[Stored data entries]

◆ ◆ ◆ ◆

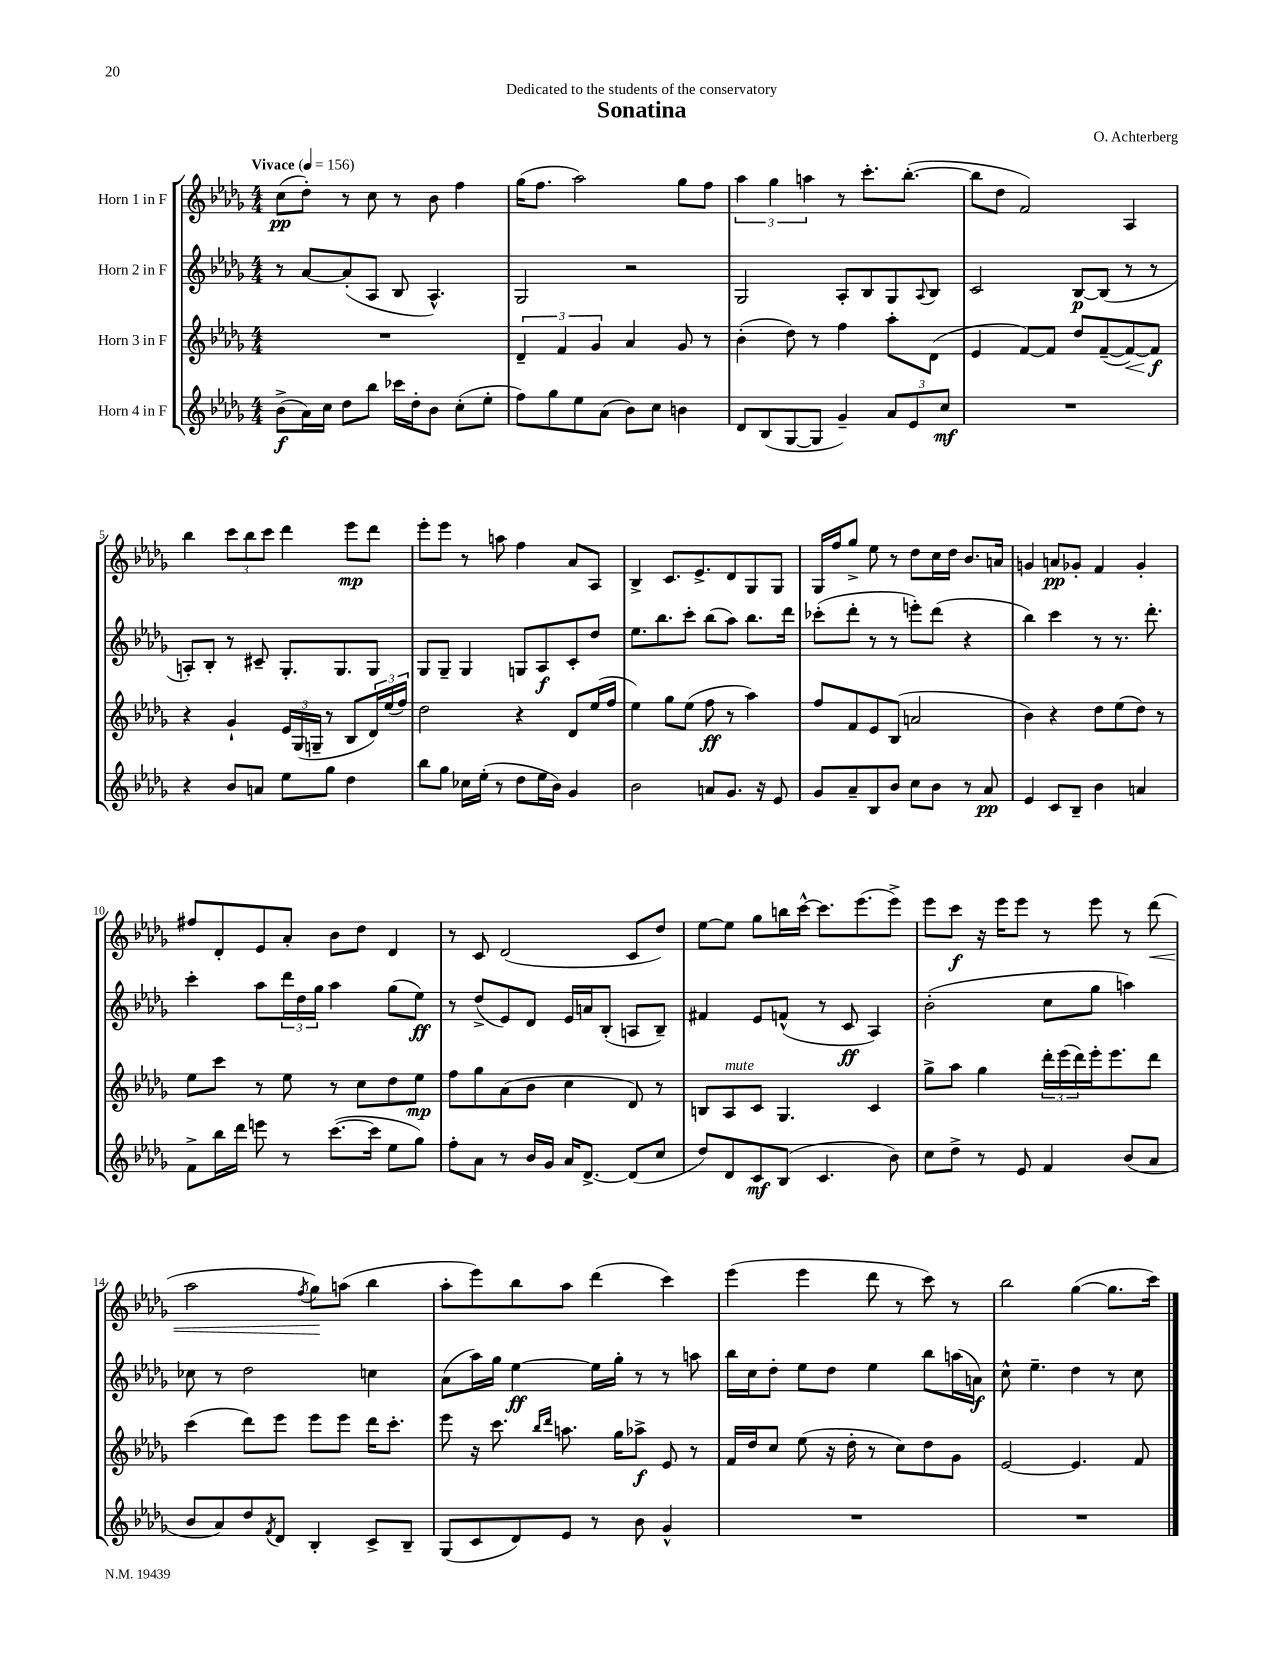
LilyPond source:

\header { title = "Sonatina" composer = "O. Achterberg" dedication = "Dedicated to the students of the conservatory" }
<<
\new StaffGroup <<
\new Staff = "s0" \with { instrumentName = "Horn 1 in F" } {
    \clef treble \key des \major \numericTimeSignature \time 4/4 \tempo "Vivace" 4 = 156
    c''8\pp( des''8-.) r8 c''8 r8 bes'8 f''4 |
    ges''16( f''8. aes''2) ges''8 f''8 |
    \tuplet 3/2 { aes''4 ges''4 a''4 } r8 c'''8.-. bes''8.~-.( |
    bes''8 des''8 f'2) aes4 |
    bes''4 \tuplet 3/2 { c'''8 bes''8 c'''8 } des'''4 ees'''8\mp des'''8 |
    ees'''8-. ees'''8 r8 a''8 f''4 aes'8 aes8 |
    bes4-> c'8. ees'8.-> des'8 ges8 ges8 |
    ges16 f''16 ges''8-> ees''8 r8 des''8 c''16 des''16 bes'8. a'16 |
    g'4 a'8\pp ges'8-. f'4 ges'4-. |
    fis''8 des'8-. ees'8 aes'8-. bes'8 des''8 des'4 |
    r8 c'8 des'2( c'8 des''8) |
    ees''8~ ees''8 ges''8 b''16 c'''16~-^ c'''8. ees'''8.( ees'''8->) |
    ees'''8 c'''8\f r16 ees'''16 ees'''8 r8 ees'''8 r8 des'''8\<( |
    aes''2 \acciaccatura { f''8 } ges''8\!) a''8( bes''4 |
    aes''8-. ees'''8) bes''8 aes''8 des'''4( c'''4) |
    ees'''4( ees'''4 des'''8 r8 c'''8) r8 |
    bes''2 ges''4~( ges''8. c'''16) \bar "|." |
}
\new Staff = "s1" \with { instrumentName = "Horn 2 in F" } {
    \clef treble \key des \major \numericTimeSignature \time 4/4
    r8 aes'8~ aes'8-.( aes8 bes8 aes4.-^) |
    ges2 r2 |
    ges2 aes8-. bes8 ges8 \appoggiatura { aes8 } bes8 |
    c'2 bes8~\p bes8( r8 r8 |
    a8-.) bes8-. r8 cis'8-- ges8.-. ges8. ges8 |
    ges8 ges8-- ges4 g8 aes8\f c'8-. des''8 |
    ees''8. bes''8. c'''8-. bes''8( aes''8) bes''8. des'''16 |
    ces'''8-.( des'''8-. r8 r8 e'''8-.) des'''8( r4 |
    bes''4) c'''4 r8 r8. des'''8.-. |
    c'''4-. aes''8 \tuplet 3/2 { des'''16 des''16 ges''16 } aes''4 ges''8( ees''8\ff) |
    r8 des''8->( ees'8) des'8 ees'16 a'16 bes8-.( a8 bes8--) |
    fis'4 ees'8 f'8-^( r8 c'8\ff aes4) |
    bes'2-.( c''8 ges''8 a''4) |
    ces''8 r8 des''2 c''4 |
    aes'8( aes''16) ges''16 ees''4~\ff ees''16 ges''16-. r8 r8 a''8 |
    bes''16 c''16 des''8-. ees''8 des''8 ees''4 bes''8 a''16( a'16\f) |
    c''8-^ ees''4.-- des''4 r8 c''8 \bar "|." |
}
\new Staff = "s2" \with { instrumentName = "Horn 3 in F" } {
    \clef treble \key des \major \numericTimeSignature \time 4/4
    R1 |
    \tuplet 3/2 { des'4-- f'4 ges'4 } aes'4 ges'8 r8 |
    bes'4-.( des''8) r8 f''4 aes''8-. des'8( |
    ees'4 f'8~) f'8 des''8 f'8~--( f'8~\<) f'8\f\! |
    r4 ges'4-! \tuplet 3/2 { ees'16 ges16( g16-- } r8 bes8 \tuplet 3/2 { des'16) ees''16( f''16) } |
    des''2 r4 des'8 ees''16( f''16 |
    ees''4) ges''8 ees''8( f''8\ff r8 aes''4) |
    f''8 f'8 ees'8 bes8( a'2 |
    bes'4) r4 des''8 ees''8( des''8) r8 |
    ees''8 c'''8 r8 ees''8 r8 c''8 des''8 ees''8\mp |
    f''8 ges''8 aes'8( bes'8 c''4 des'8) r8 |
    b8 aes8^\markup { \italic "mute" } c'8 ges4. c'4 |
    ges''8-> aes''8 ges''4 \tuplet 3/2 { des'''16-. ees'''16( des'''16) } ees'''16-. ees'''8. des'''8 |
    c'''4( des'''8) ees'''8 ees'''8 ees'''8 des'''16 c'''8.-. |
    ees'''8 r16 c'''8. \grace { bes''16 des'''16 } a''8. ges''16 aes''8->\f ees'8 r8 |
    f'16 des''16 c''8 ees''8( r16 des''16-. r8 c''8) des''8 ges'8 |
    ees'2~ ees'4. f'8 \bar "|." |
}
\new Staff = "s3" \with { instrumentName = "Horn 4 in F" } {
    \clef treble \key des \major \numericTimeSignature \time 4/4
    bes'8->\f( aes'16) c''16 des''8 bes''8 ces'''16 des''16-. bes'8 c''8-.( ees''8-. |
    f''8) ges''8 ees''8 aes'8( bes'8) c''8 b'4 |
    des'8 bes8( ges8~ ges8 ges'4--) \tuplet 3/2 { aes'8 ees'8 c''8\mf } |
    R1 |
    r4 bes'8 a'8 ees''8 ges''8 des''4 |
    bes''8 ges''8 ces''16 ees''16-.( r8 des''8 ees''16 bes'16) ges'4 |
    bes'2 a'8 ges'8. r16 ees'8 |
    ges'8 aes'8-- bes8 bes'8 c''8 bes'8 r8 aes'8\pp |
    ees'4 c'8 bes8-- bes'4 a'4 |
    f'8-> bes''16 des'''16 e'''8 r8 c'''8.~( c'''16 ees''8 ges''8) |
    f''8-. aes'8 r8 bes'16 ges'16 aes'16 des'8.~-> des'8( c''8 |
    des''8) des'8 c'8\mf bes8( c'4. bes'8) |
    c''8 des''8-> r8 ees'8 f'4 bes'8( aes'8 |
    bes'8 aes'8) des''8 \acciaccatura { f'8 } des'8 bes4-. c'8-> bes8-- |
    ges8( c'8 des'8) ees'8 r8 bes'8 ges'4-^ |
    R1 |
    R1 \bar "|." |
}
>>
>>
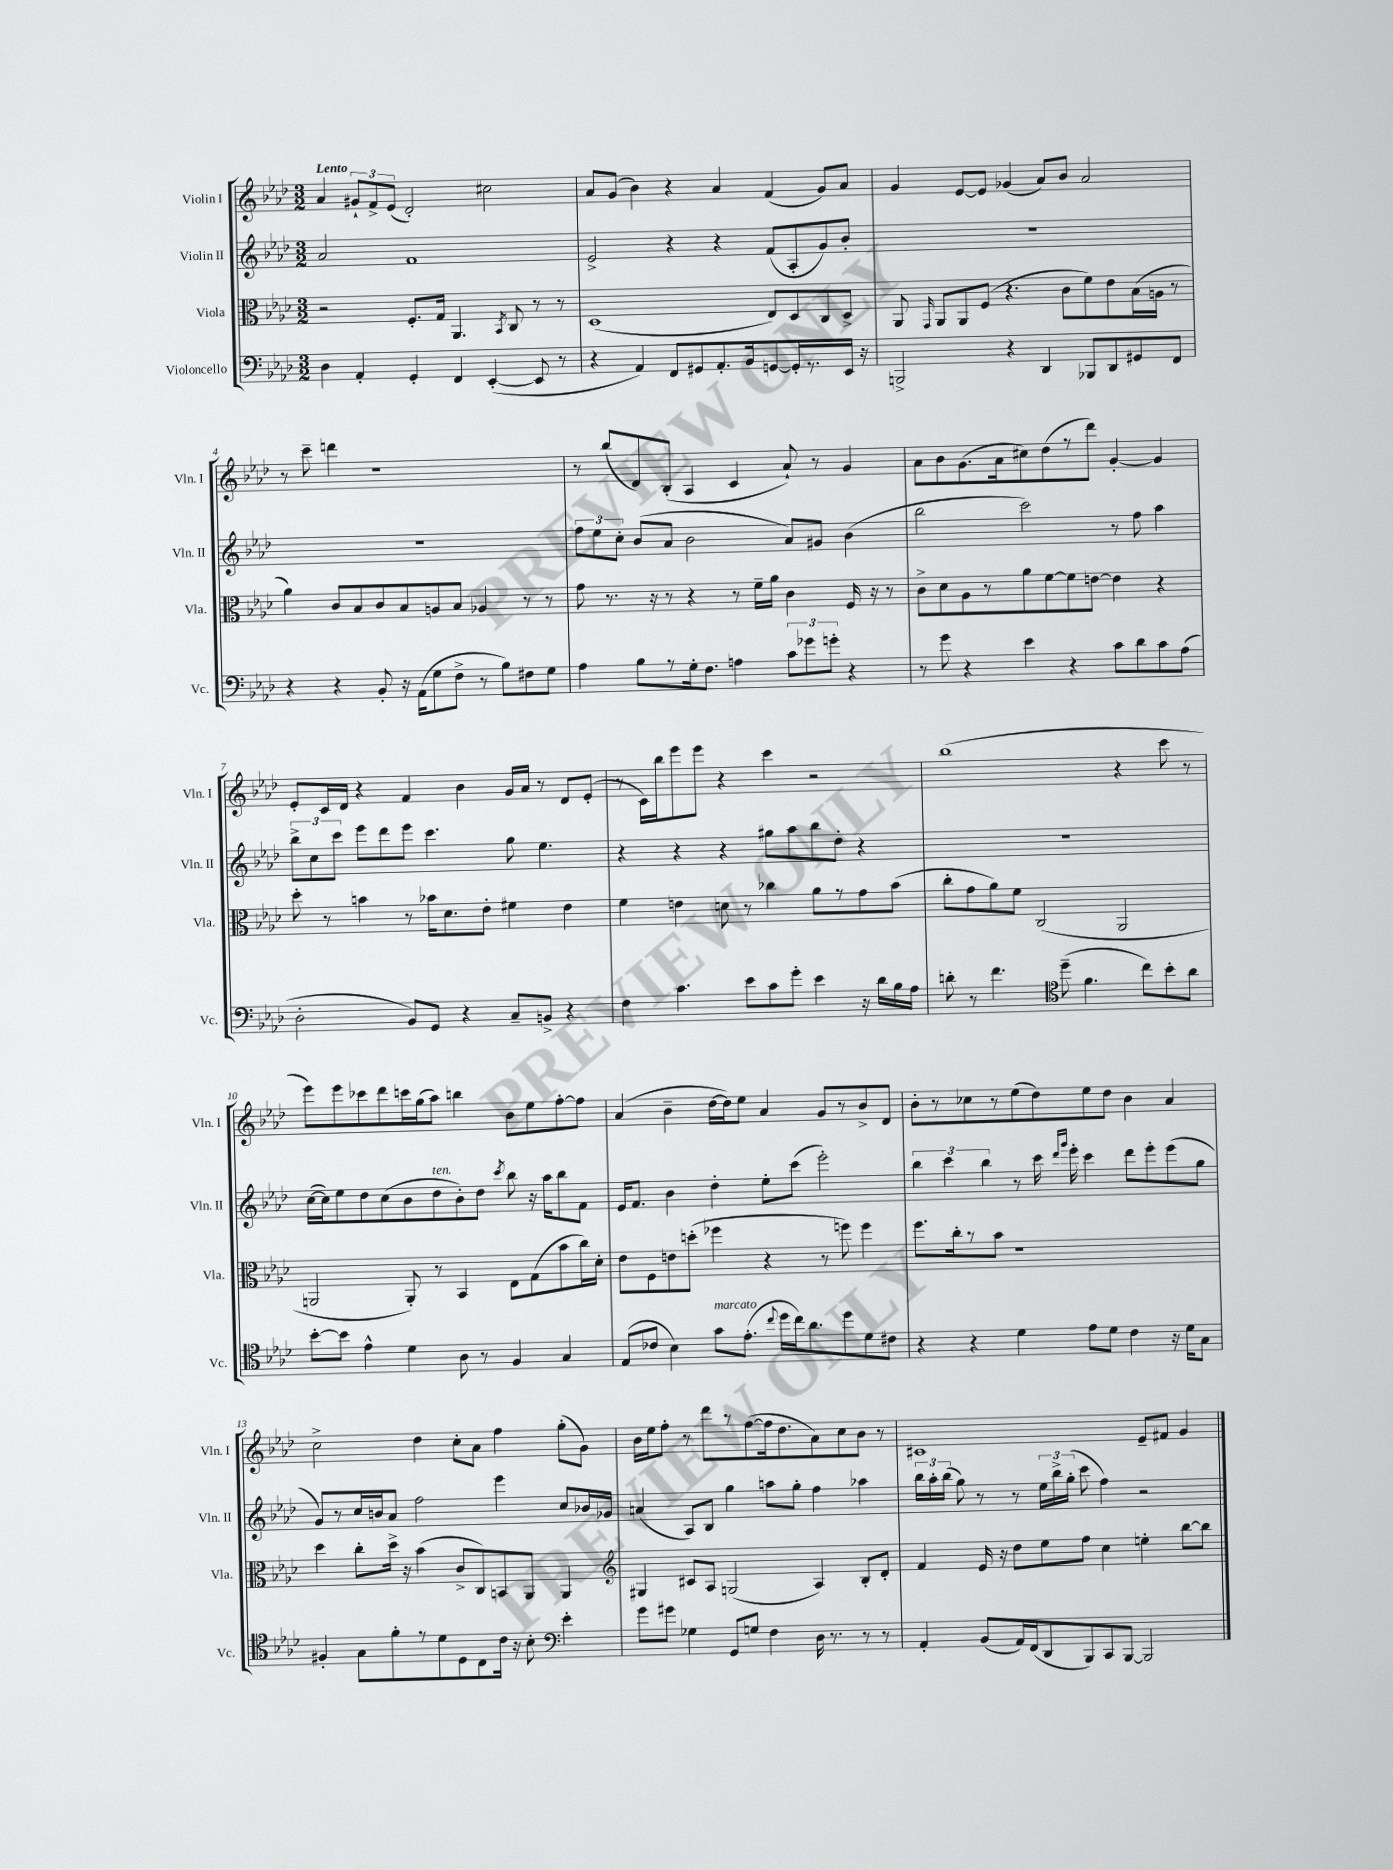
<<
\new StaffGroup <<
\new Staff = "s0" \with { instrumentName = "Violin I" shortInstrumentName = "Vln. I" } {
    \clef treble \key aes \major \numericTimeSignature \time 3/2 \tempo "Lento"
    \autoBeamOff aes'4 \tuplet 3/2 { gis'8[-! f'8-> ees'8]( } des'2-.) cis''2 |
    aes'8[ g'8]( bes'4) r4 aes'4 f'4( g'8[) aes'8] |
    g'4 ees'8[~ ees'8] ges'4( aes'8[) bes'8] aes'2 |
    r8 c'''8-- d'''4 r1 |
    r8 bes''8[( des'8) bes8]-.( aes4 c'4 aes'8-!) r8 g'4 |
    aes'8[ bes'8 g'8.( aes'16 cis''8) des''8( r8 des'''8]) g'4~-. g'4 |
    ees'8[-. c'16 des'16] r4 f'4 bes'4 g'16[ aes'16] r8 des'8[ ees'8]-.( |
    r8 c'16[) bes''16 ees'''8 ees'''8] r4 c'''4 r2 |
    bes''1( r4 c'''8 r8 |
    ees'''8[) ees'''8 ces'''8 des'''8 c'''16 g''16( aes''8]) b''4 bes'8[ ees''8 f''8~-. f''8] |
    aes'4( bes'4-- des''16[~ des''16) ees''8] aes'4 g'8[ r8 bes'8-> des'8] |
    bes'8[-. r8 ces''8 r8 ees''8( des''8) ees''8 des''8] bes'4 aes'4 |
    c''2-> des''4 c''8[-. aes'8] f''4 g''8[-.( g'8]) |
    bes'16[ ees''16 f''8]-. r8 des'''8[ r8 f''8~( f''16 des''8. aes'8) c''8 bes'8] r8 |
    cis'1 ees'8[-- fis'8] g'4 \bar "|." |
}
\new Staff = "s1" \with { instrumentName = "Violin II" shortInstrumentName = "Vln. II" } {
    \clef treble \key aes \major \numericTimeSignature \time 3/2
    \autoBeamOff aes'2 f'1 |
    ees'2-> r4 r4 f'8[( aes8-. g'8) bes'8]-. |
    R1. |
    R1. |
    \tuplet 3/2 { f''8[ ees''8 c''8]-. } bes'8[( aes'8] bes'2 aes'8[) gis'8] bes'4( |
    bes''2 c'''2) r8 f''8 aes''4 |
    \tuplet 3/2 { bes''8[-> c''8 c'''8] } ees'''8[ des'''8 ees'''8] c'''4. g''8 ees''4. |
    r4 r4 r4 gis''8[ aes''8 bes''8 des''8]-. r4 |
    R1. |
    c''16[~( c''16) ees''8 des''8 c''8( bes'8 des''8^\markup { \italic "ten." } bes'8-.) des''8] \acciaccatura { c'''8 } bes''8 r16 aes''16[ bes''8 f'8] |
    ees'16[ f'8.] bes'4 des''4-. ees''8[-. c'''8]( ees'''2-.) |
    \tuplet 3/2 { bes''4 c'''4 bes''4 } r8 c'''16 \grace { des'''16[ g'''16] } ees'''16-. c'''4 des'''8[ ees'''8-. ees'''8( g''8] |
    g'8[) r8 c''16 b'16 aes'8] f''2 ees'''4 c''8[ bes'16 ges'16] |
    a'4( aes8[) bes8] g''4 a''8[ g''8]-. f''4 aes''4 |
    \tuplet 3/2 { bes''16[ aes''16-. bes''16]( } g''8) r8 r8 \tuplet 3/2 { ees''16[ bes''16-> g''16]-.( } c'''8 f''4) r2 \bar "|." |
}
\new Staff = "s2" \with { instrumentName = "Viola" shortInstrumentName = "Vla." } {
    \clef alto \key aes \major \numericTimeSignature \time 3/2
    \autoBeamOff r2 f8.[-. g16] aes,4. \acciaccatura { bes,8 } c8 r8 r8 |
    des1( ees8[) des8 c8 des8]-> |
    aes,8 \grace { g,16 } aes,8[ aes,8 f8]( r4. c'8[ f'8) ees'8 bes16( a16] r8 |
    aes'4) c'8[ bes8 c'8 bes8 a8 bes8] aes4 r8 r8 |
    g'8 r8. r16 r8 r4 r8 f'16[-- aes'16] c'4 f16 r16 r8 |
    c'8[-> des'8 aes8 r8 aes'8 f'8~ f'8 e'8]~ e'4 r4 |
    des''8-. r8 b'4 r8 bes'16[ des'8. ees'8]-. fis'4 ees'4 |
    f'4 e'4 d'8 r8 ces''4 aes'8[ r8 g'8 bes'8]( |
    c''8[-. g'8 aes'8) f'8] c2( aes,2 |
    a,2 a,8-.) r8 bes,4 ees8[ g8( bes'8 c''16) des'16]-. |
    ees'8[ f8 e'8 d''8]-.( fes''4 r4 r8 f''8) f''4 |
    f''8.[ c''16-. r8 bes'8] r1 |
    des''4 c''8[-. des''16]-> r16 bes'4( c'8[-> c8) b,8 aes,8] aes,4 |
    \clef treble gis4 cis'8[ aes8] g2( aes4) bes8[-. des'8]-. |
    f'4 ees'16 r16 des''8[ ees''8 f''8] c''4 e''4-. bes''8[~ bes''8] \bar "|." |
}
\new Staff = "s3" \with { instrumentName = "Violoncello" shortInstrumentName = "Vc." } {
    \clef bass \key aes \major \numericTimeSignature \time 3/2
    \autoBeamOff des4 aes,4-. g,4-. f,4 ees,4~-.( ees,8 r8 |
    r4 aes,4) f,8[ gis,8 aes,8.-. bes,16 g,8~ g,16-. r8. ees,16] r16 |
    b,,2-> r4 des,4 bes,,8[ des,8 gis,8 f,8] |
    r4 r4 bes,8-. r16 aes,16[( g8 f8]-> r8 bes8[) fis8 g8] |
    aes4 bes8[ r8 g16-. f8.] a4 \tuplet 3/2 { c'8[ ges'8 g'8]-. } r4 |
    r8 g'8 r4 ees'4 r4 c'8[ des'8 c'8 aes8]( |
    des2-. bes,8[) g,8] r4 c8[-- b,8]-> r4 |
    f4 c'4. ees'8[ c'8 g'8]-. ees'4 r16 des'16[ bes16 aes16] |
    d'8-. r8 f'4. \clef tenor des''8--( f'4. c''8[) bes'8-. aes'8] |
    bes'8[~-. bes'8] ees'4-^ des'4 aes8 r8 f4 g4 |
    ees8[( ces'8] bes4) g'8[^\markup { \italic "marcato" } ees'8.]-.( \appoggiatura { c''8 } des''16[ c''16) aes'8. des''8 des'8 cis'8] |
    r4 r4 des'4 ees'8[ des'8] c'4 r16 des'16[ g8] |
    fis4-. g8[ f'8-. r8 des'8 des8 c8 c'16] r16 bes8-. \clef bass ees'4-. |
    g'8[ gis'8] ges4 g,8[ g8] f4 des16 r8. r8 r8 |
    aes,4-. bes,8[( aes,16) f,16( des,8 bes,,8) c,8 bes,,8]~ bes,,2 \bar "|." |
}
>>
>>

◆ ◆ ◆ ◆

- What is required -
Pull out every line of the material above that contains the string "autoBeamOff", matching case exactly.

- Completed task -
    \autoBeamOff aes'4 \tuplet 3/2 { gis'8[-! f'8-> ees'8]( } des'2-.) cis''2 |
    \autoBeamOff aes'2 f'1 |
    \autoBeamOff r2 f8.[-. g16] aes,4. \acciaccatura { bes,8 } c8 r8 r8 |
    \autoBeamOff des4 aes,4-. g,4-. f,4 ees,4~-.( ees,8 r8 |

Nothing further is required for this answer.